**GOAL OF THE EXERCISE:**
Every line below should be copied exactly; drop the pictures.

**DATA TO USE:**
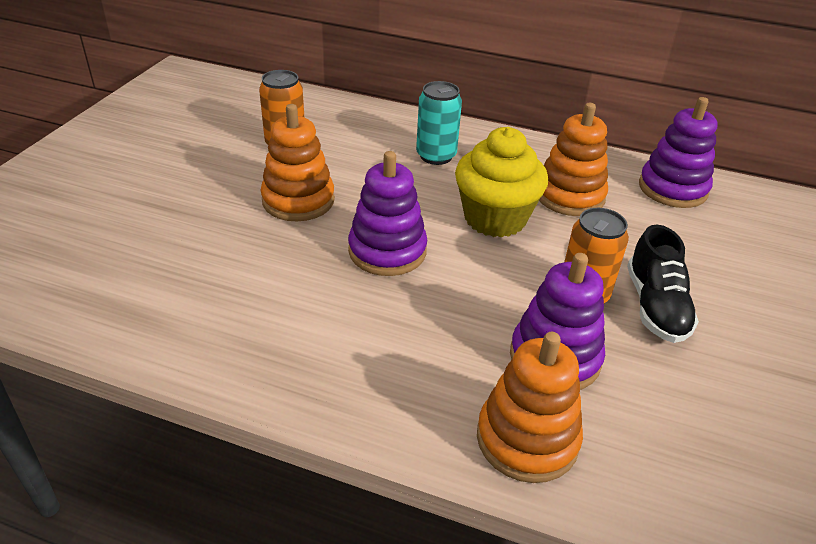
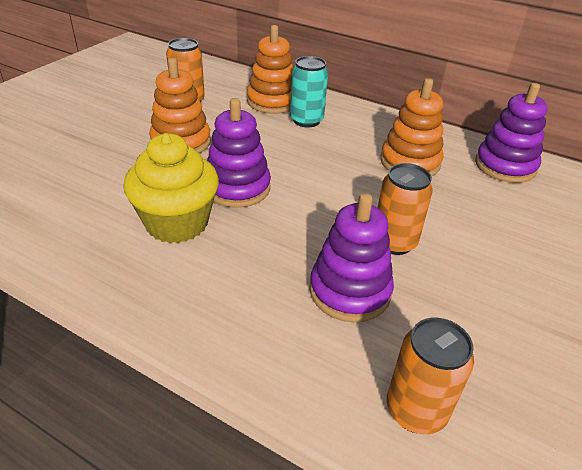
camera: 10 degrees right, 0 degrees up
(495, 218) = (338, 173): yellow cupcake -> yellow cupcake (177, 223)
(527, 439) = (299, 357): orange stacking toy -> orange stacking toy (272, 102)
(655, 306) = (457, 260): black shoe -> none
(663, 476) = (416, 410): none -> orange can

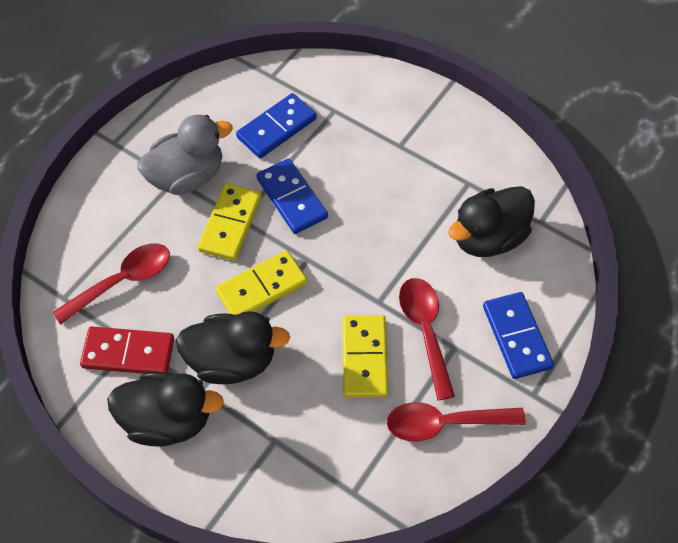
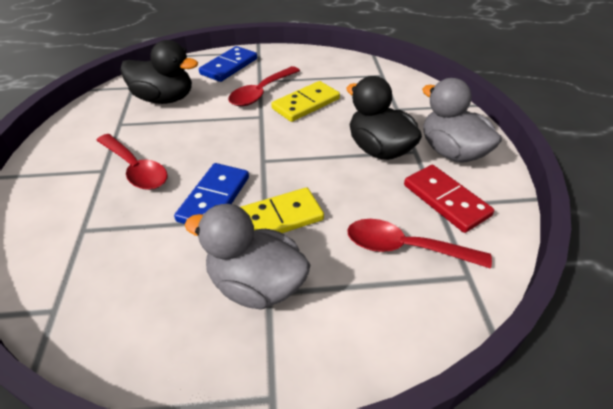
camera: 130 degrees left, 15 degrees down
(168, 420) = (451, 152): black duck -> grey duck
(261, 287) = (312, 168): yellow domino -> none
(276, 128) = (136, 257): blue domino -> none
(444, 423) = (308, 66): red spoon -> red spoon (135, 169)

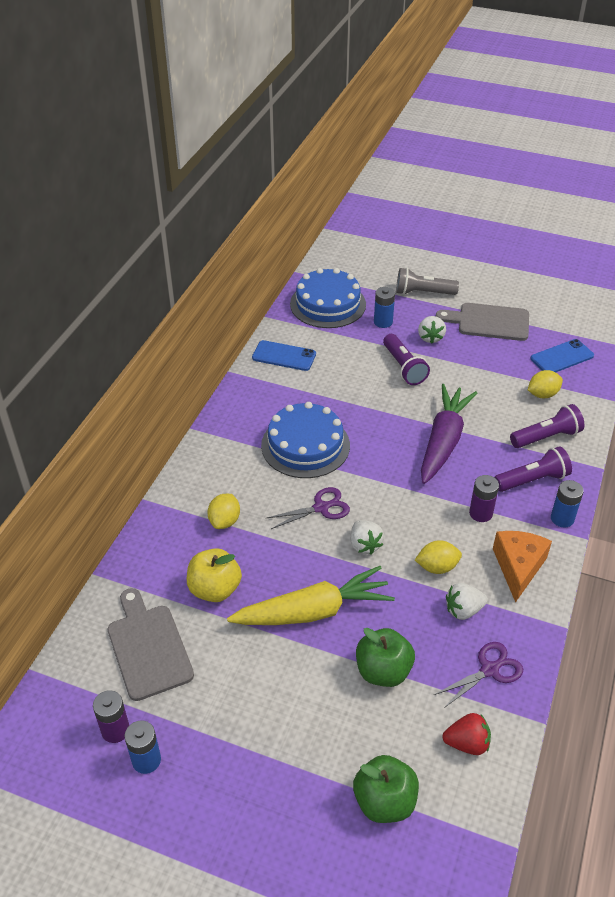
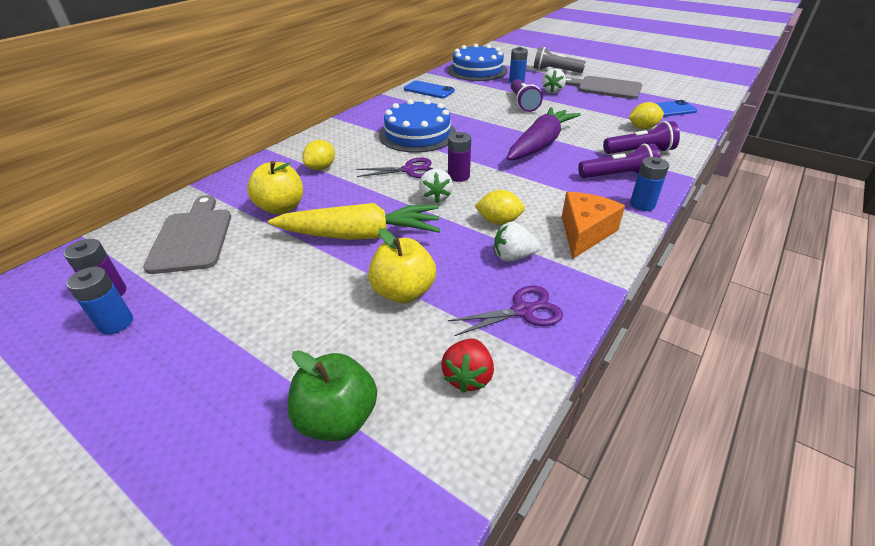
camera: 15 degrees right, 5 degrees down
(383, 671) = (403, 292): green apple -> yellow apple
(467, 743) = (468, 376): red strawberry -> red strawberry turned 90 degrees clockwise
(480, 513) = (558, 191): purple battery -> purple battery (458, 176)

**RESULT OF THIS TASK:**
camera: 10 degrees right, 0 degrees up
(495, 218) = (338, 173): yellow cupcake -> yellow cupcake (177, 223)
(527, 439) = (299, 357): orange stacking toy -> orange stacking toy (272, 102)
(655, 306) = (457, 260): black shoe -> none
(663, 476) = (416, 410): none -> orange can

camera: 130 degrees left, 15 degrees down
(168, 420) = (451, 152): black duck -> grey duck
(261, 287) = (312, 168): yellow domino -> none
(276, 128) = (136, 257): blue domino -> none
(444, 423) = (308, 66): red spoon -> red spoon (135, 169)

camera: 15 degrees right, 5 degrees down
(383, 671) = (403, 292): green apple -> yellow apple
(467, 743) = (468, 376): red strawberry -> red strawberry turned 90 degrees clockwise
(480, 513) = (558, 191): purple battery -> purple battery (458, 176)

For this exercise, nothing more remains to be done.